▶ **SUPPLIED MATERIAL**:
----

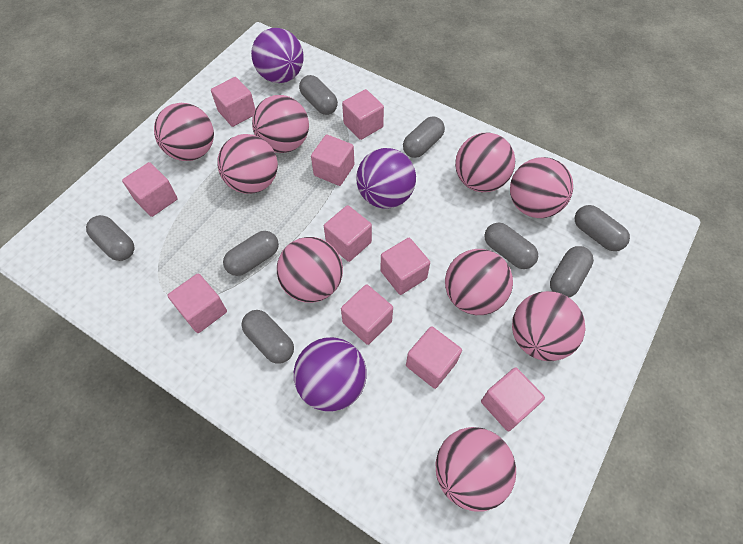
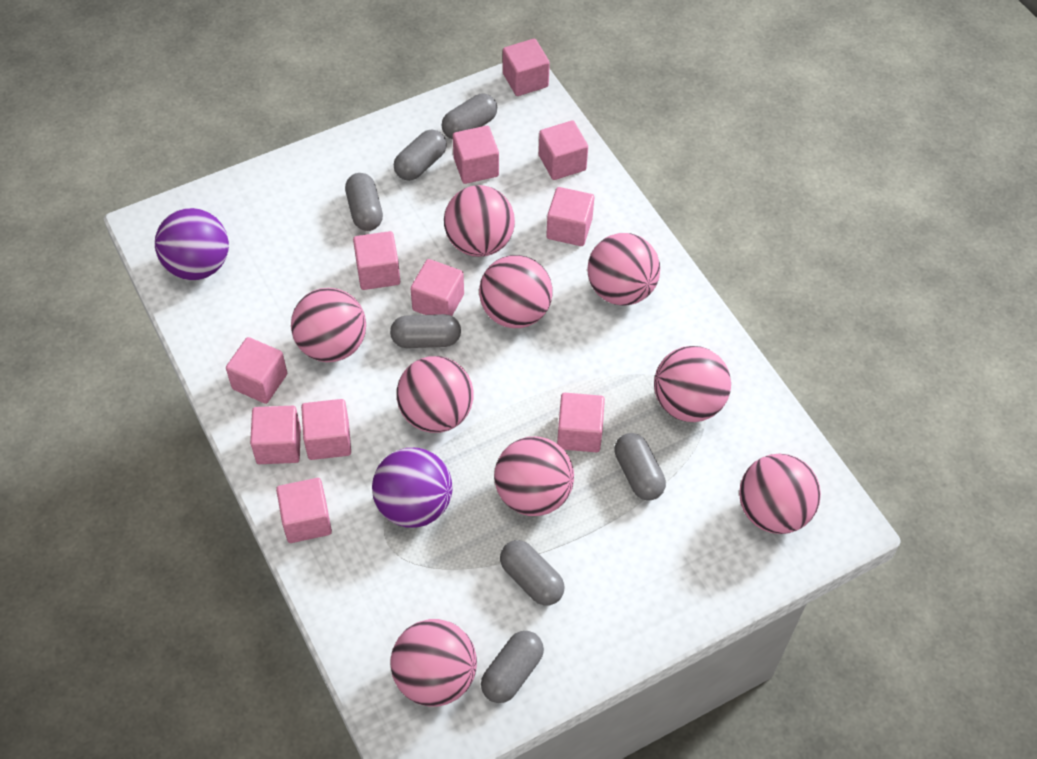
grey capsule: 8 -> 7
pink cube: 10 -> 11
purple ball: 3 -> 2

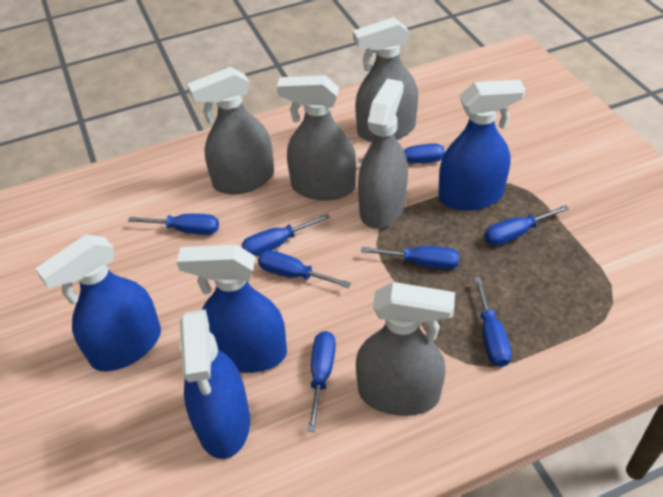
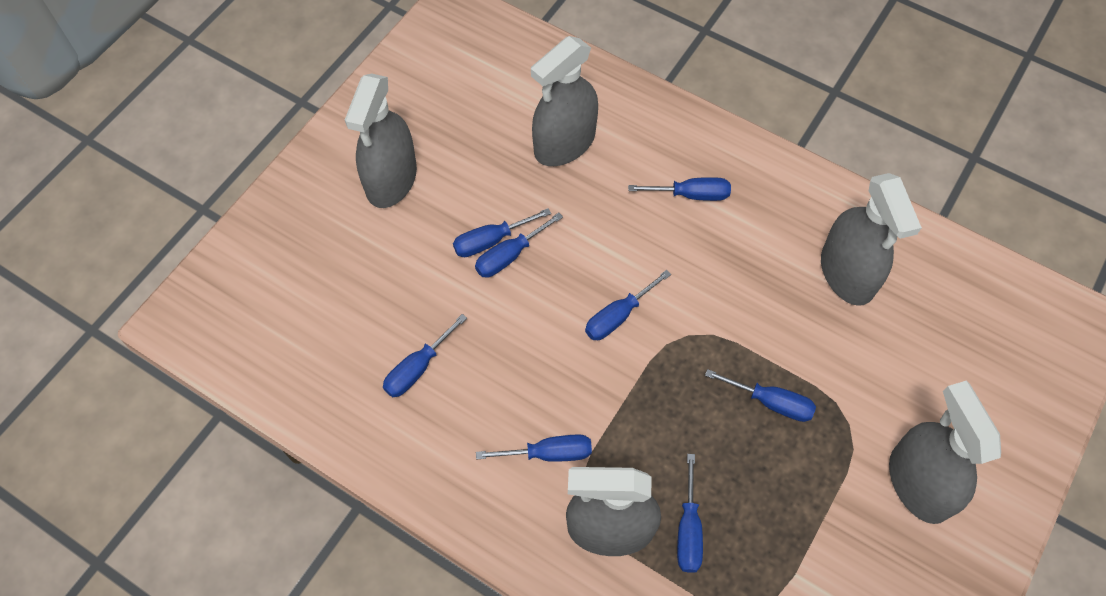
blue spray bottle: 4 -> 0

----

▶ **WORK TASK**:
Print the material in full and exactly, minus the pictures.

▶ **RESPONSE AREA**:
grey capsule: 8 -> 7
pink cube: 10 -> 11
purple ball: 3 -> 2

blue spray bottle: 4 -> 0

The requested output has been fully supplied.